§ **EXERCISE BRIEF**:
From the line containing "lab bench: (452, 1116)" to the last line of the records, please reproduce every line exactly and nothing more.

§ **EXTRACTED MATERIAL**:
= = =
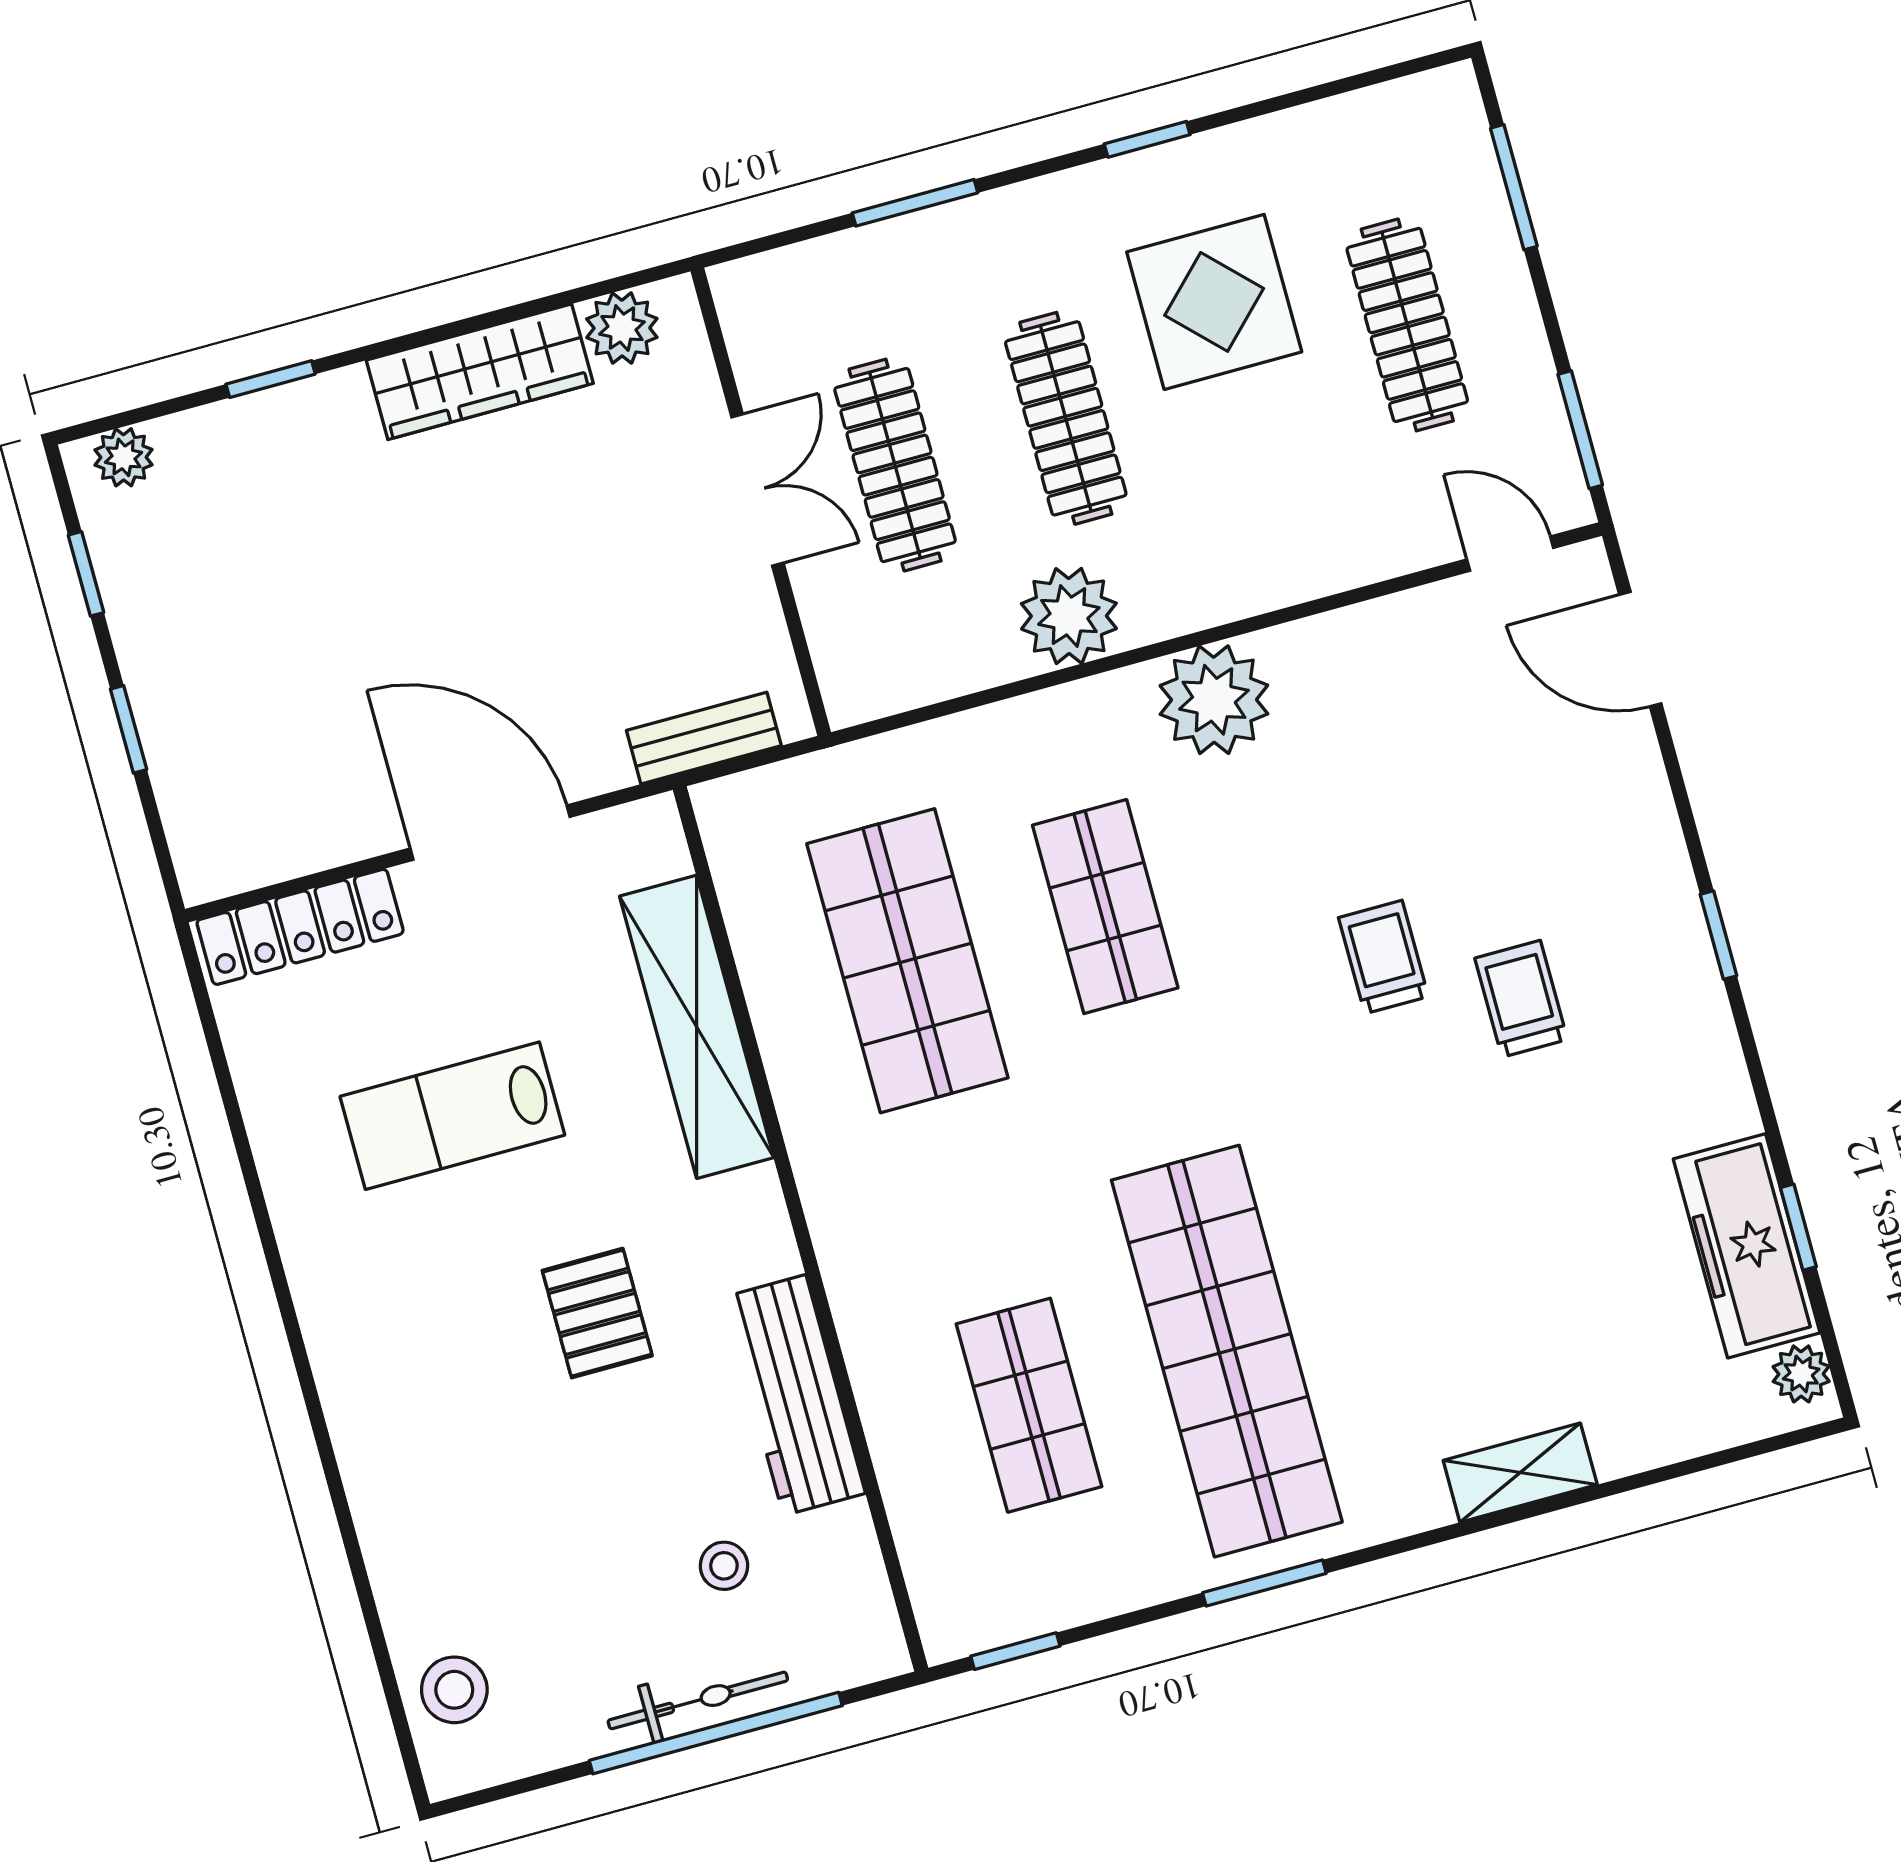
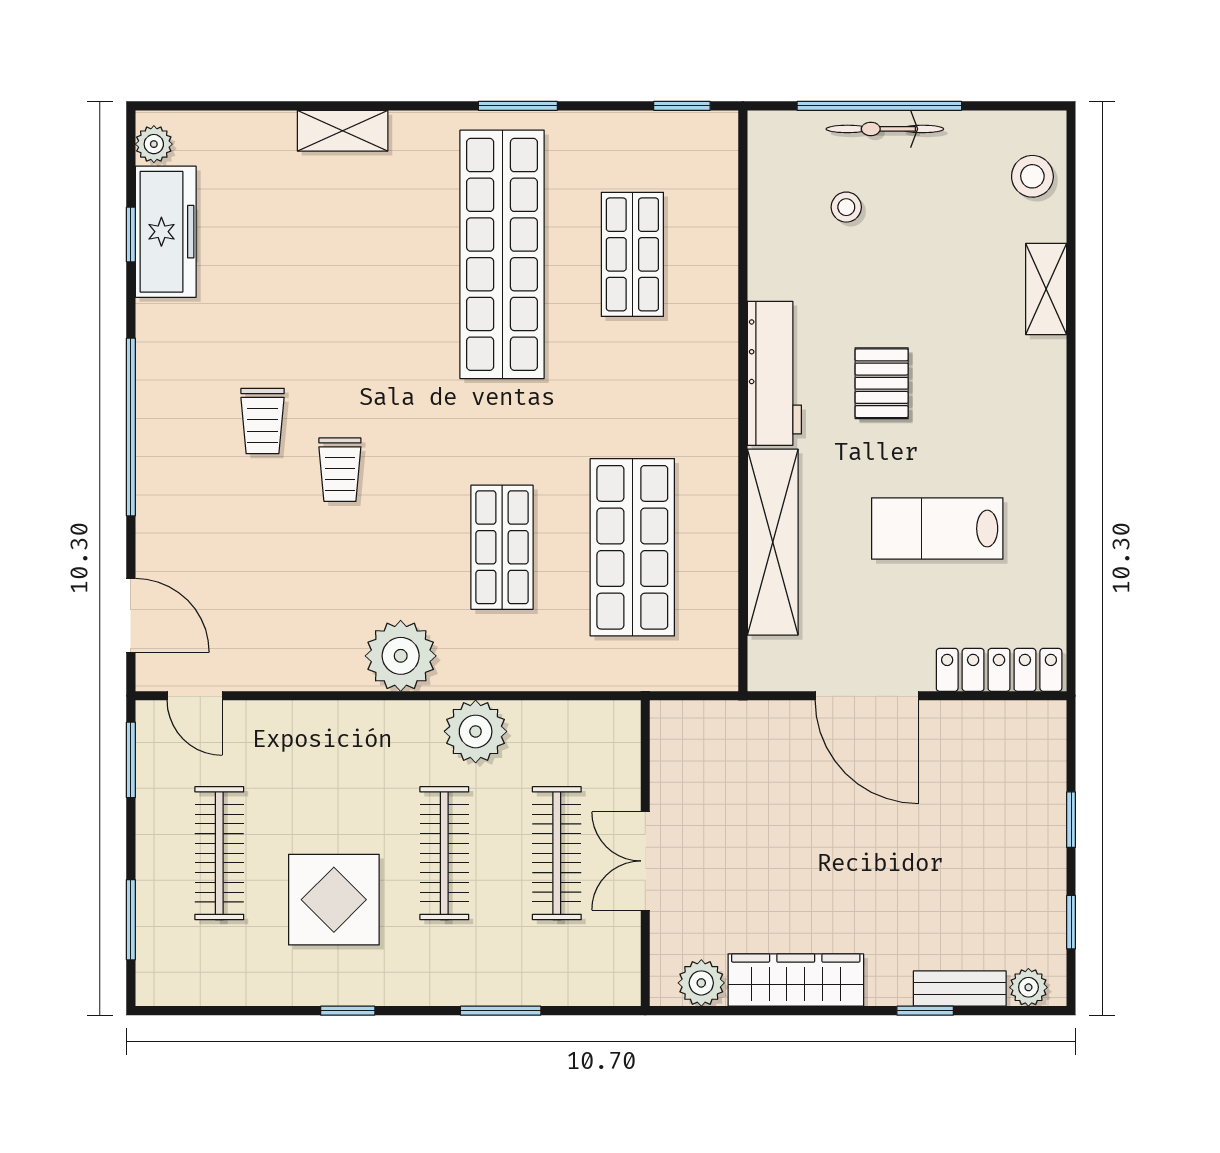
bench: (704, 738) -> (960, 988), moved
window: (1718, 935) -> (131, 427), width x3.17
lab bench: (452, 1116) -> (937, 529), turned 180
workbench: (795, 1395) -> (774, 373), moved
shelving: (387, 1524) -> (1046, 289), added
= = =
§ **EXPECTED ANSWER**:
lab bench: (452, 1116) -> (937, 529), turned 180
workbench: (795, 1395) -> (774, 373), moved
shelving: (387, 1524) -> (1046, 289), added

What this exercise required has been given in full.